ENTRIES SHOWN:
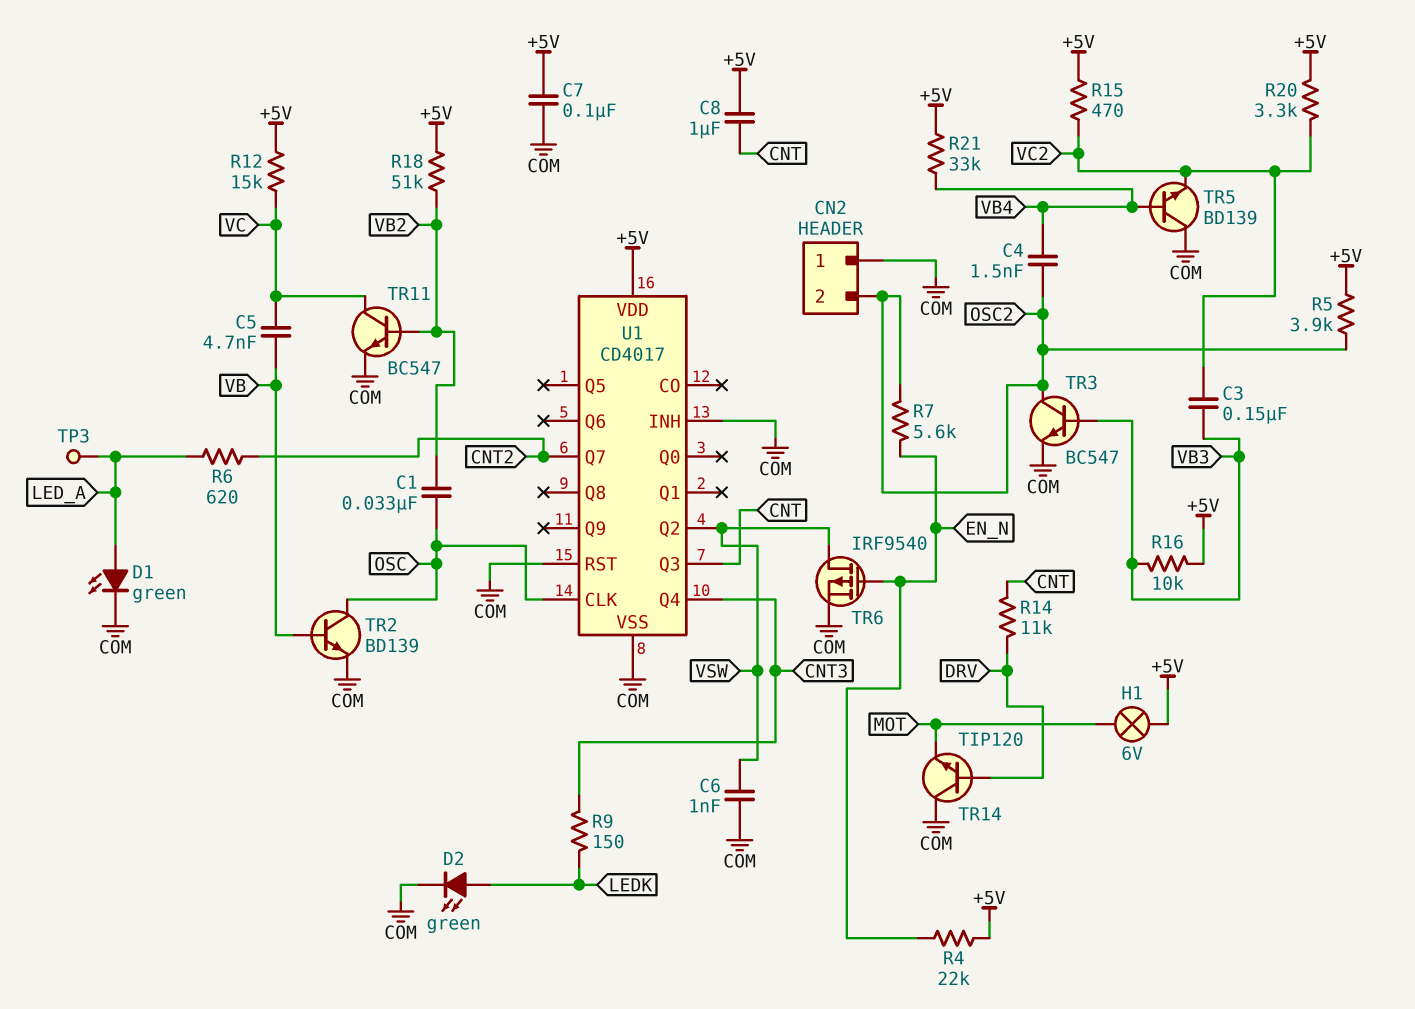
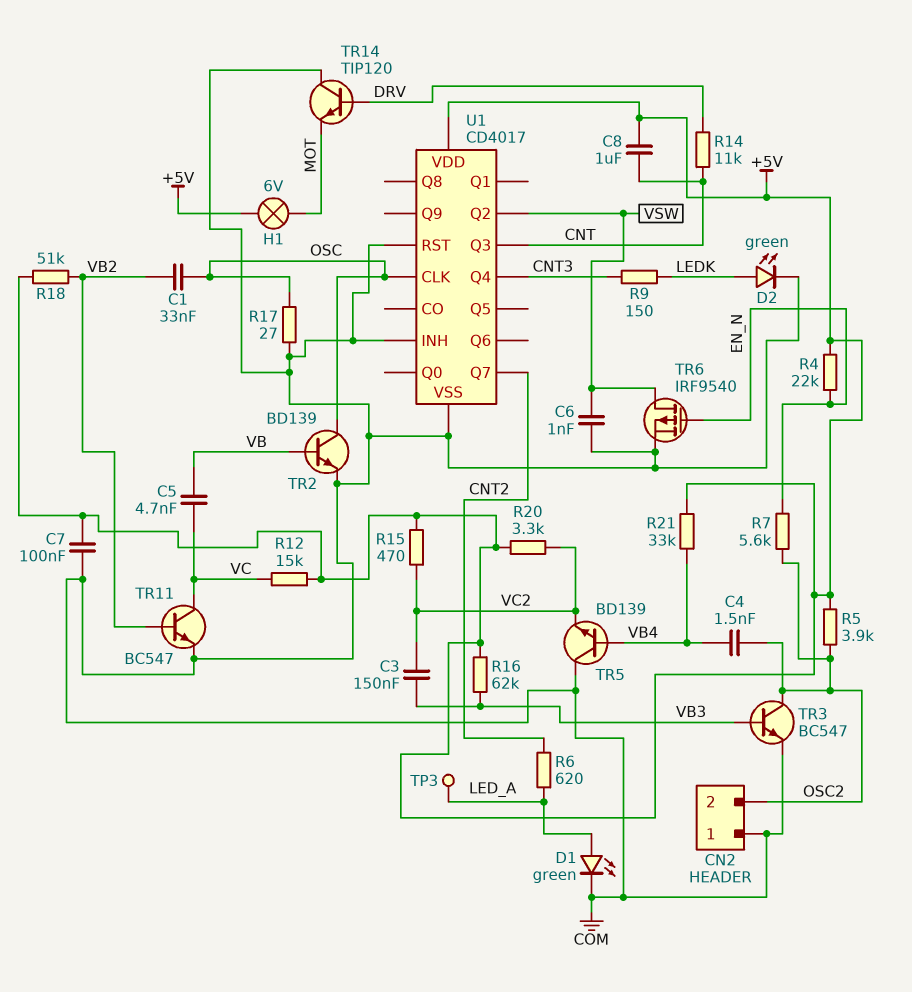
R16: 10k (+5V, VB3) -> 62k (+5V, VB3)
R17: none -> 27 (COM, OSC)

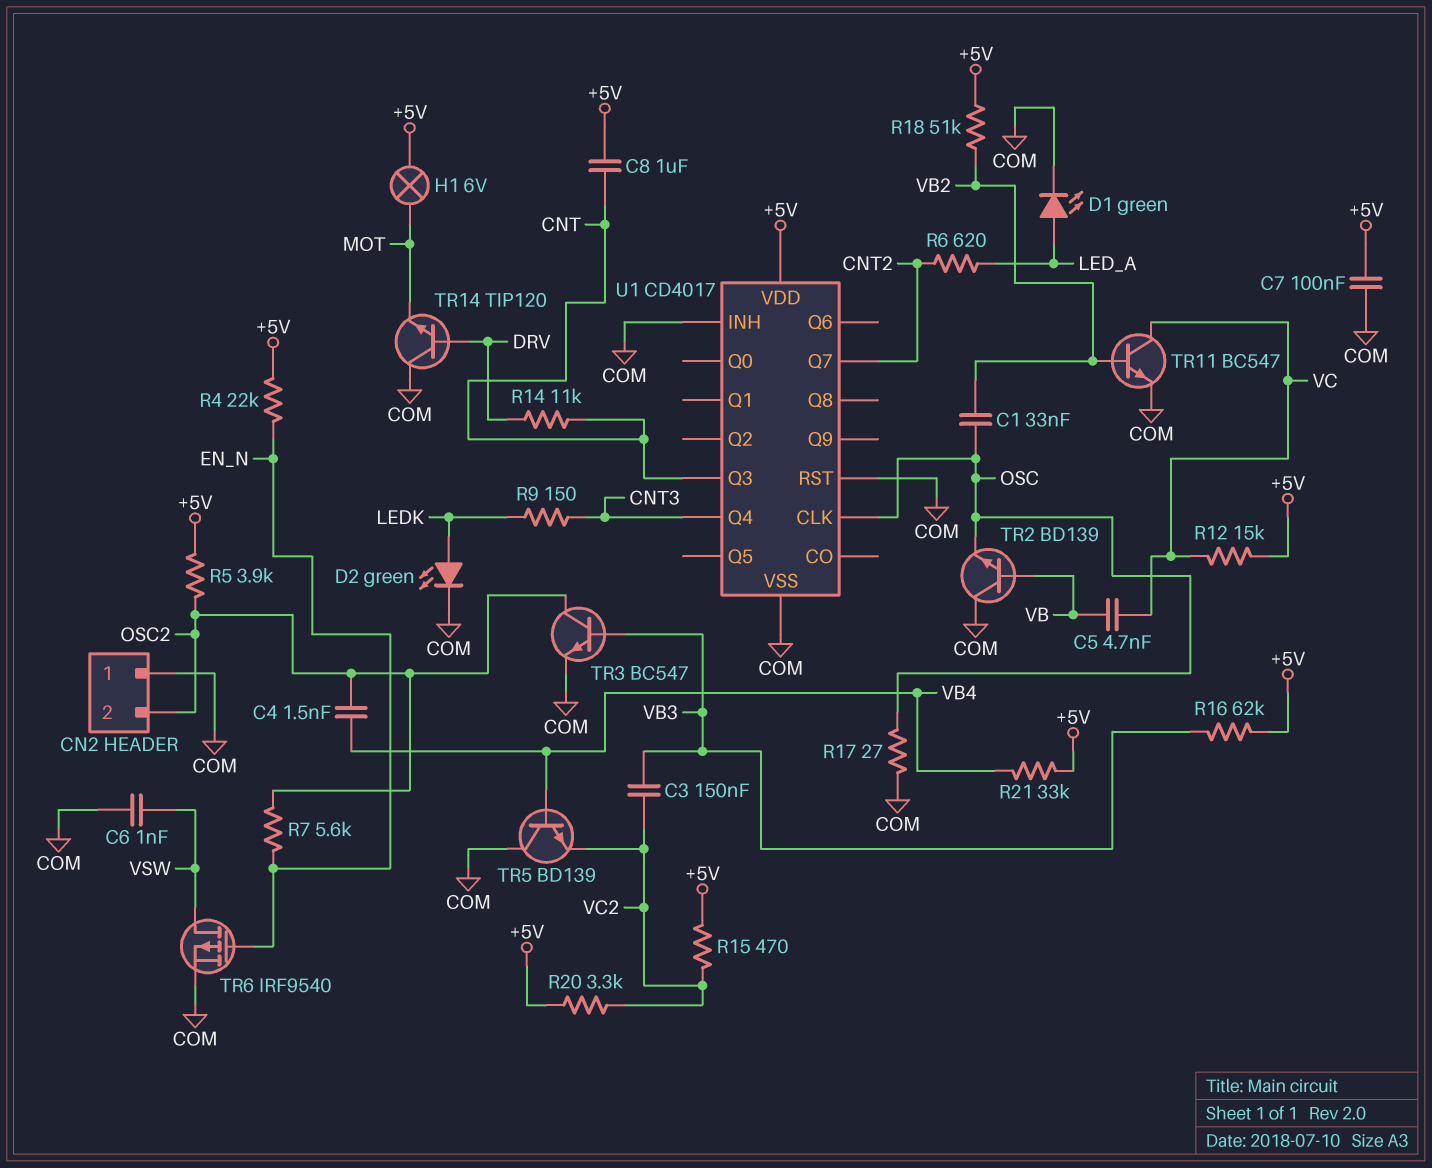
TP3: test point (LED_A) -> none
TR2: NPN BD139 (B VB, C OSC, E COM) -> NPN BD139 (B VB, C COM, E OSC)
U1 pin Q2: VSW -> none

REQUIREMENT: Every last line above must be reproduced as written, and no pictures belong in the copy.

SOLUTION FOR THIS TASK:
R16: 10k (+5V, VB3) -> 62k (+5V, VB3)
R17: none -> 27 (COM, OSC)

TP3: test point (LED_A) -> none
TR2: NPN BD139 (B VB, C OSC, E COM) -> NPN BD139 (B VB, C COM, E OSC)
U1 pin Q2: VSW -> none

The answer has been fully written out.